Stored data
◆ ◆ ◆ ◆ ◆ ◆ ◆

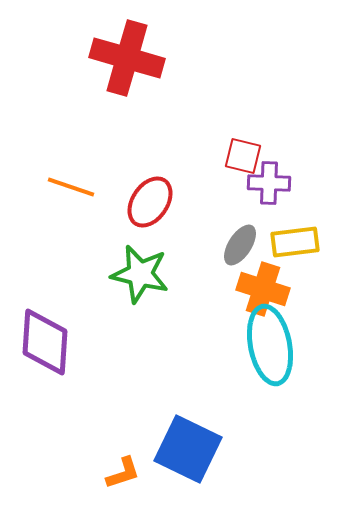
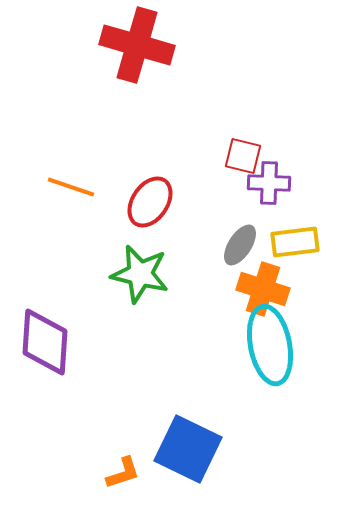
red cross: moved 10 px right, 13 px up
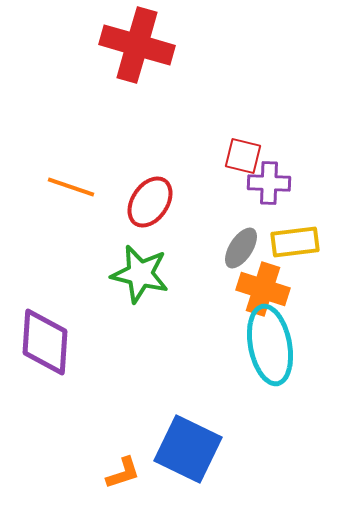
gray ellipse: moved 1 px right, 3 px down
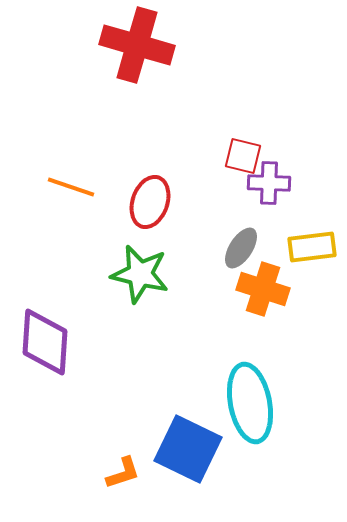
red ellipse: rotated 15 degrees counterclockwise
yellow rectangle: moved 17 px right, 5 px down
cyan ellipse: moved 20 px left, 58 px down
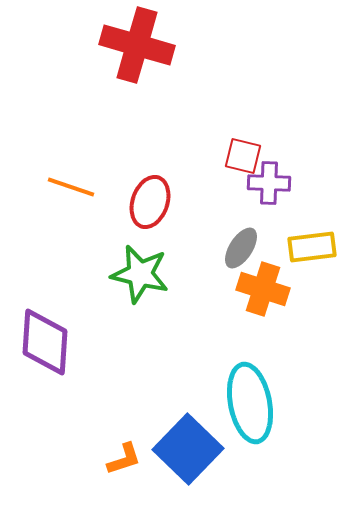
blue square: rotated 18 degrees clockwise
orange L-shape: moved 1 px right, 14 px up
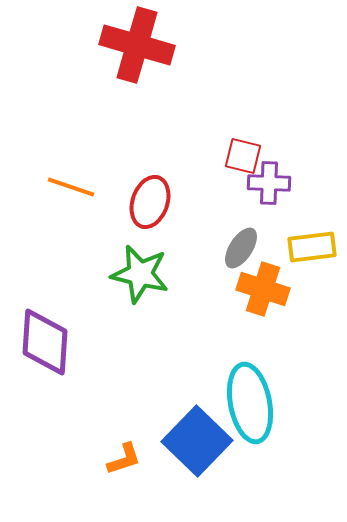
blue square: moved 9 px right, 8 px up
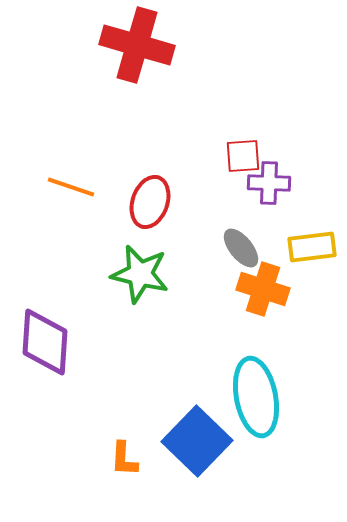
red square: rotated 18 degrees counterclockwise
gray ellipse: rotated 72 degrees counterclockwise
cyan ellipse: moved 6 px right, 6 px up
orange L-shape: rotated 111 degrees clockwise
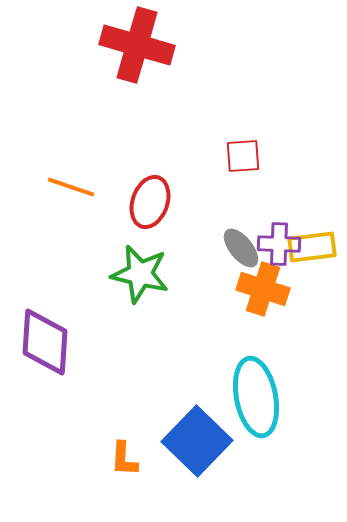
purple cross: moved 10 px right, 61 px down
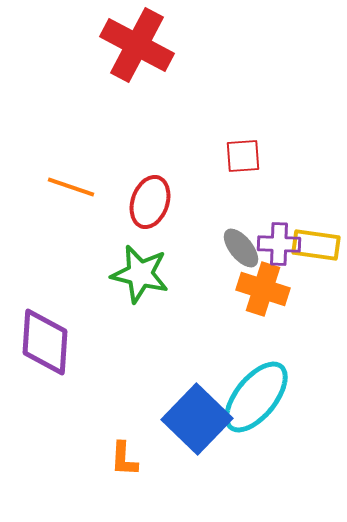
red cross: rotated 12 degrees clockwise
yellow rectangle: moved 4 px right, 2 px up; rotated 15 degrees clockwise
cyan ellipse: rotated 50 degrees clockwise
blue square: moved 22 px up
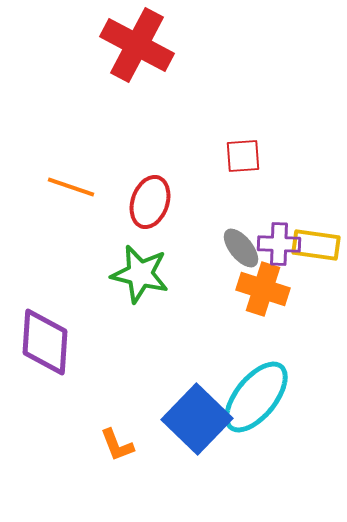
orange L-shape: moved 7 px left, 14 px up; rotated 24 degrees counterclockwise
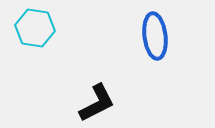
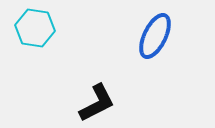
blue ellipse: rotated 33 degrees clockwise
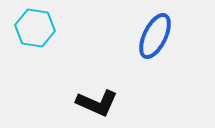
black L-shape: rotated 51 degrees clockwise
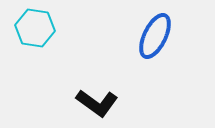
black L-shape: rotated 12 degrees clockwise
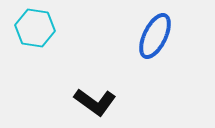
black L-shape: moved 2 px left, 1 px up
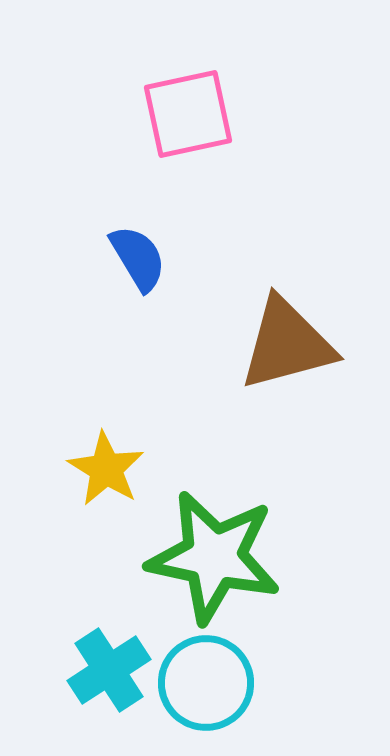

◆ ◆ ◆ ◆ ◆ ◆ ◆

_TASK OBJECTIVE:_ Write out, word for word, every line from the one containing "blue ellipse: rotated 33 degrees clockwise" through the end of the listing, including both ends. Leave the pictures out.

_COMPLETED TASK:_
blue ellipse: rotated 33 degrees clockwise
black L-shape: rotated 51 degrees clockwise
black L-shape: rotated 12 degrees clockwise
black L-shape: moved 2 px left, 1 px up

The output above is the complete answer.